What you should do: Reproduce every one of the following items line for line, leaving the wording, punctuation and spacing unchanged.

Records of spatial reasoning questions:

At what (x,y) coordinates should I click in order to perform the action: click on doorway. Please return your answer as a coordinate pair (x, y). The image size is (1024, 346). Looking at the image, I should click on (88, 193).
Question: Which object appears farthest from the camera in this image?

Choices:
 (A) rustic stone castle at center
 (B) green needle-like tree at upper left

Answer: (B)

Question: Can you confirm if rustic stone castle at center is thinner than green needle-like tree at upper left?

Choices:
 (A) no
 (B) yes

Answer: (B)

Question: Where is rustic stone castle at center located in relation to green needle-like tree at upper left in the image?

Output below:
At what (x,y) coordinates should I click in order to perform the action: click on doorway. Please return your answer as a coordinate pair (x, y). The image size is (1024, 346). Looking at the image, I should click on (88, 193).
Question: Which object appears farthest from the camera in this image?

Choices:
 (A) rustic stone castle at center
 (B) green needle-like tree at upper left

Answer: (B)

Question: Can you confirm if rustic stone castle at center is thinner than green needle-like tree at upper left?

Choices:
 (A) no
 (B) yes

Answer: (B)

Question: Where is rustic stone castle at center located in relation to green needle-like tree at upper left in the image?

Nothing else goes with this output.